**WHAT NEEDS TO BE DONE**
From the entries below, copy each line in which the word "none" occurs.

**STORED DATA**
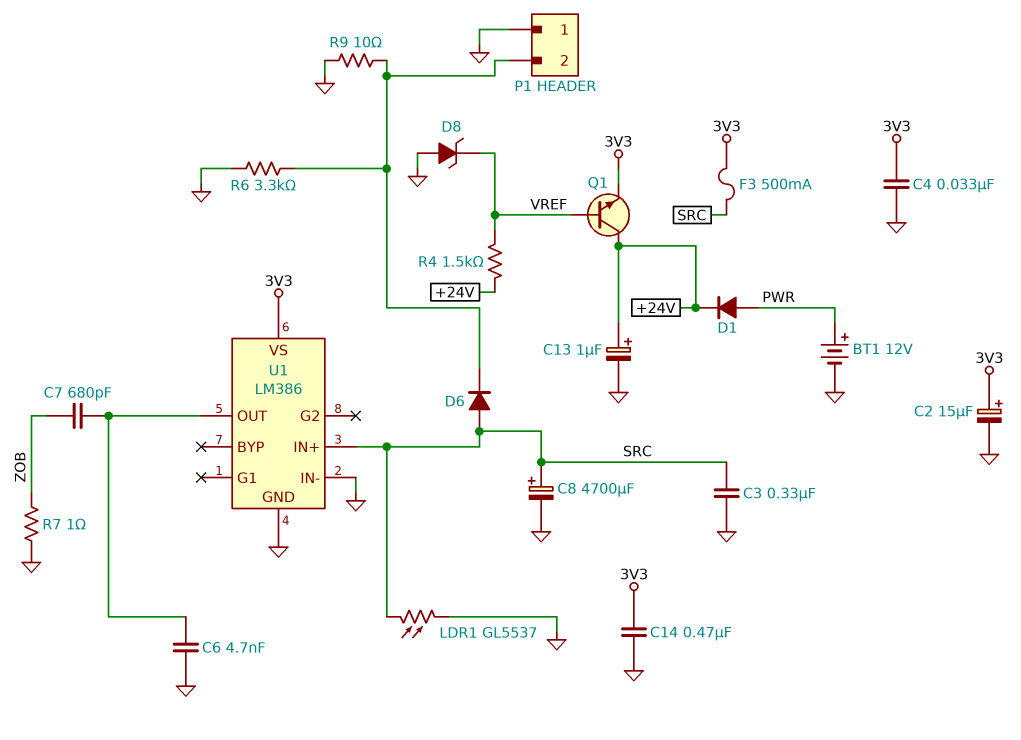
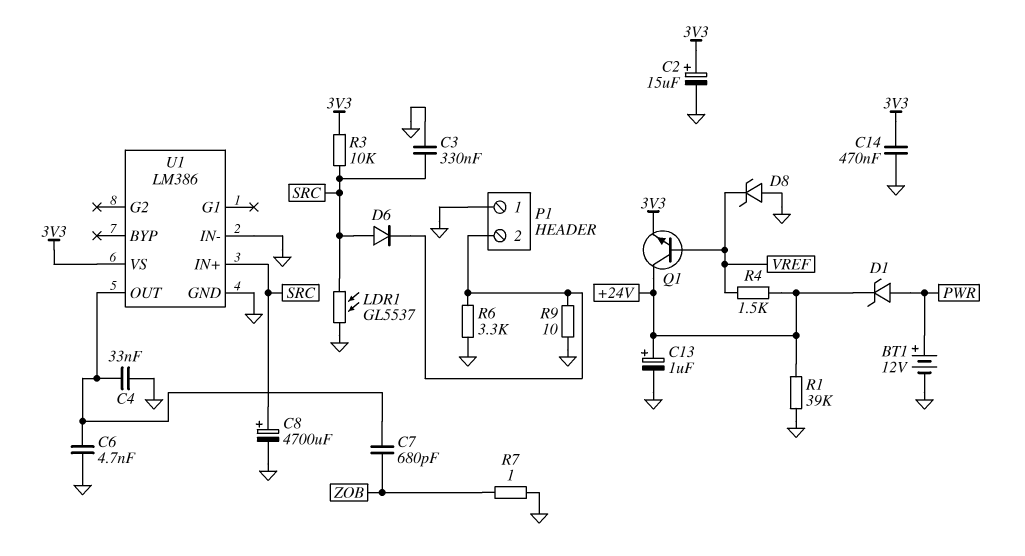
C4: 33nF (3V3, GND) -> 33nF (GND, U1/OUT)
D1: diode (A PWR, K +24V) -> zener (A PWR, K +24V)
F3: 500mA (3V3, SRC) -> none
R1: none -> 39k (+24V, GND)
R3: none -> 10k (3V3, SRC)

**TASK SOLUTION**
F3: 500mA (3V3, SRC) -> none
R1: none -> 39k (+24V, GND)
R3: none -> 10k (3V3, SRC)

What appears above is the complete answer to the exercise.